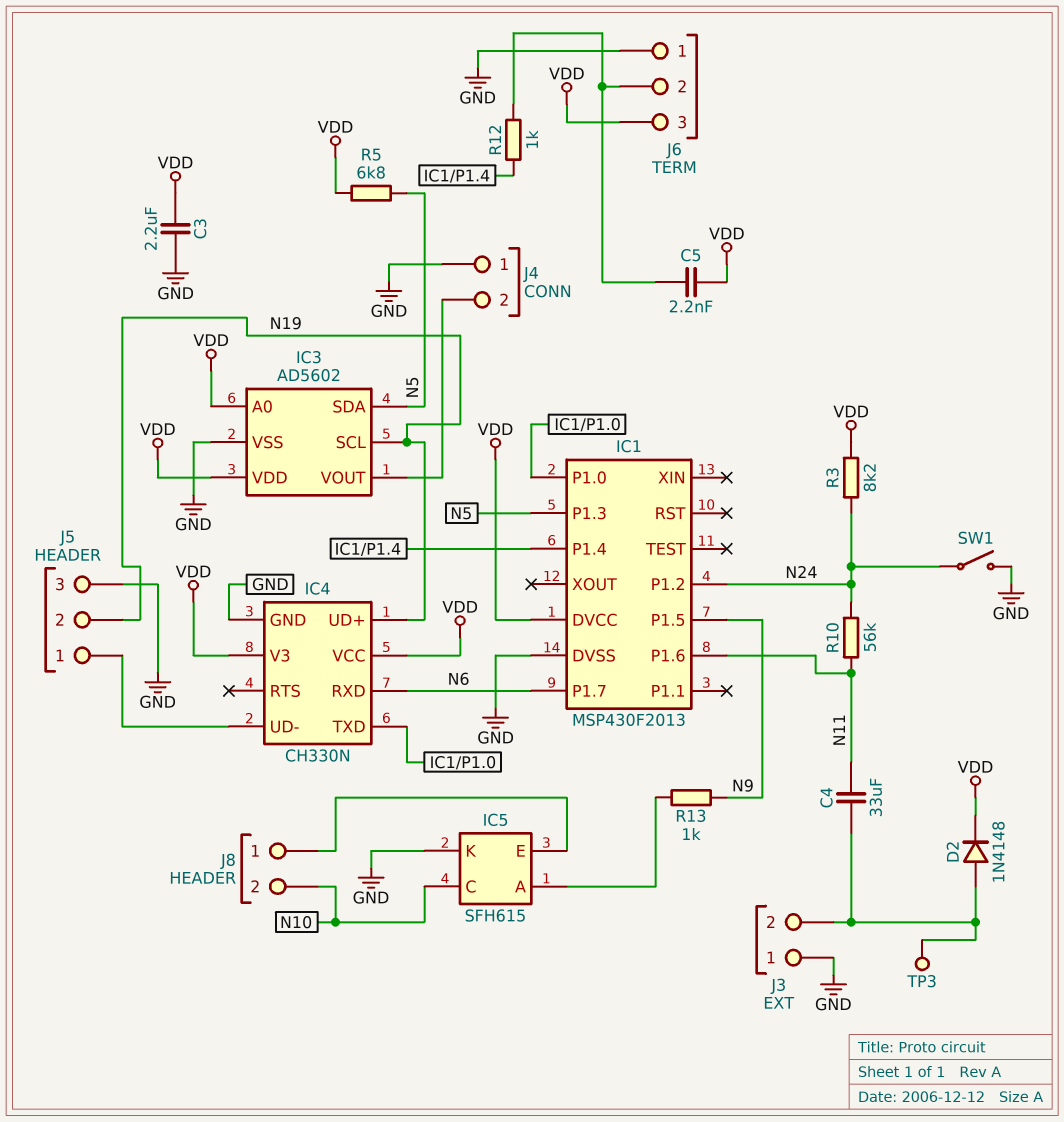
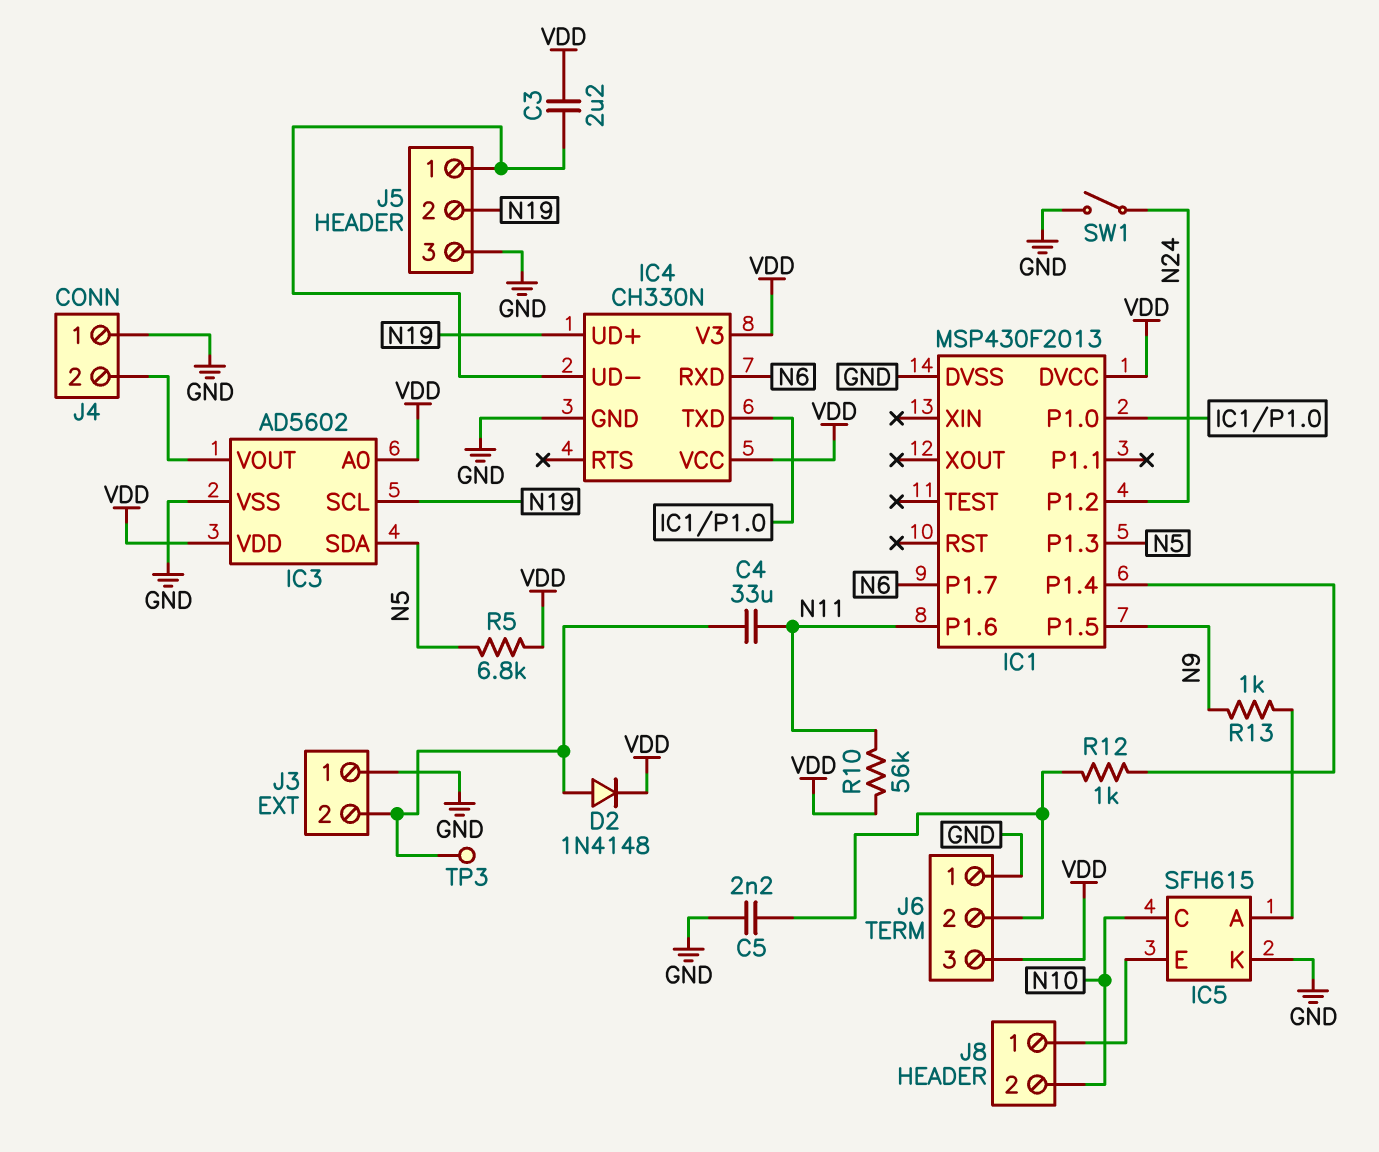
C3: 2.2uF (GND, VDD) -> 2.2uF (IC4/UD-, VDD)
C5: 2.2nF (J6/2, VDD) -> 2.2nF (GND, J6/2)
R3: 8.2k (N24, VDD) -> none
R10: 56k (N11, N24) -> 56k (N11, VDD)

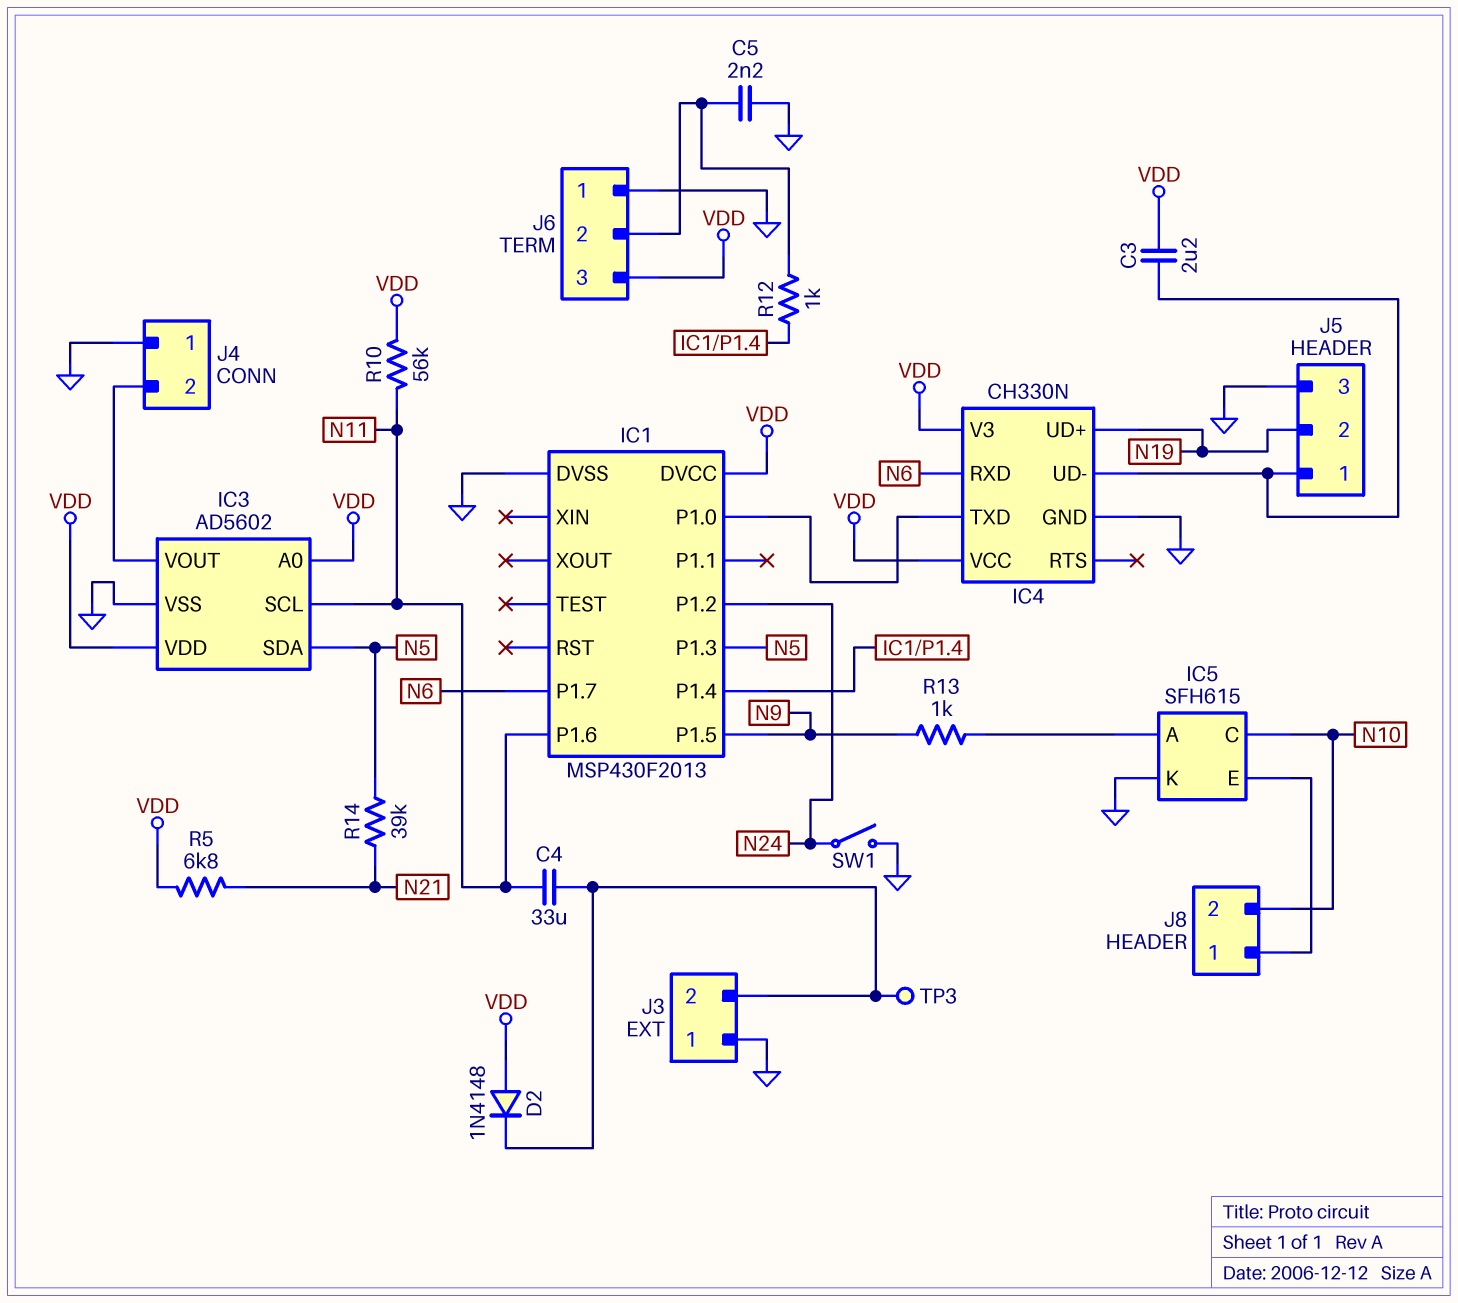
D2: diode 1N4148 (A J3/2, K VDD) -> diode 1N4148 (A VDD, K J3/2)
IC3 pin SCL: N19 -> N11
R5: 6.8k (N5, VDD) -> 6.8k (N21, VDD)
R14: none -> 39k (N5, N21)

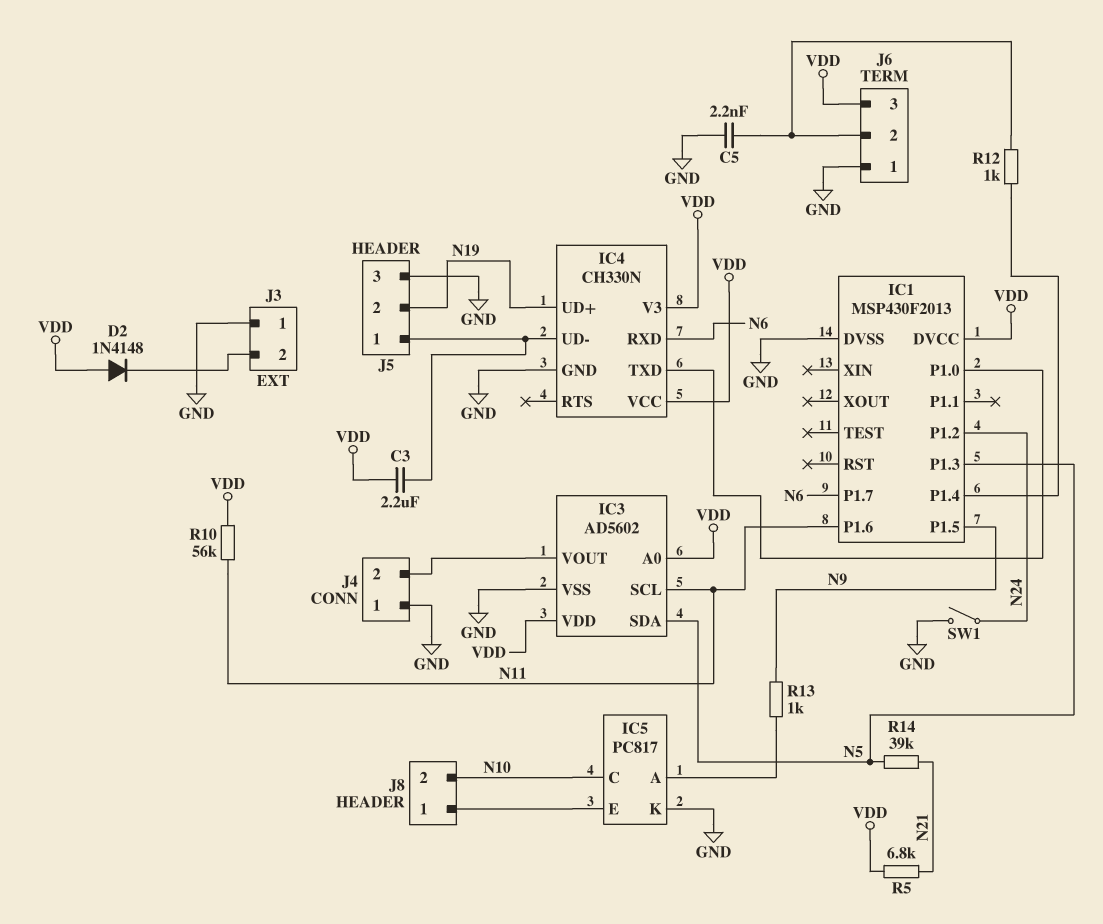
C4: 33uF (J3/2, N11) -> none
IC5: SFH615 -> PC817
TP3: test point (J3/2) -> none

☆ ☆ ☆ ☆

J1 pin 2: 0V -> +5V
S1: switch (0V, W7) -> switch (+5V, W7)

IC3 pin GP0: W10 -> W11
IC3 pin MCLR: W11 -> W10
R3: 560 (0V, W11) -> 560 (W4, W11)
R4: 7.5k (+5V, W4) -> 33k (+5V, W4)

☆ ☆ ☆ ☆

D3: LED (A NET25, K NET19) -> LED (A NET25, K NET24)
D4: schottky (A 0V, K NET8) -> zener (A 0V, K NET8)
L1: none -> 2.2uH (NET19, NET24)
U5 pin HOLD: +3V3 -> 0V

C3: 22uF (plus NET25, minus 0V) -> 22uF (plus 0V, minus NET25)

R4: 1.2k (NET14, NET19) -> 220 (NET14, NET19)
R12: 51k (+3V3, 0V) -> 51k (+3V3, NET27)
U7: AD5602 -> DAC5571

☆ ☆ ☆ ☆

[Your objective] Search the material for the word "none". Each line where it is found must be copied.

[Task answer]
R3: 8.2k (N24, VDD) -> none
R14: none -> 39k (N5, N21)
C4: 33uF (J3/2, N11) -> none
TP3: test point (J3/2) -> none
L1: none -> 2.2uH (NET19, NET24)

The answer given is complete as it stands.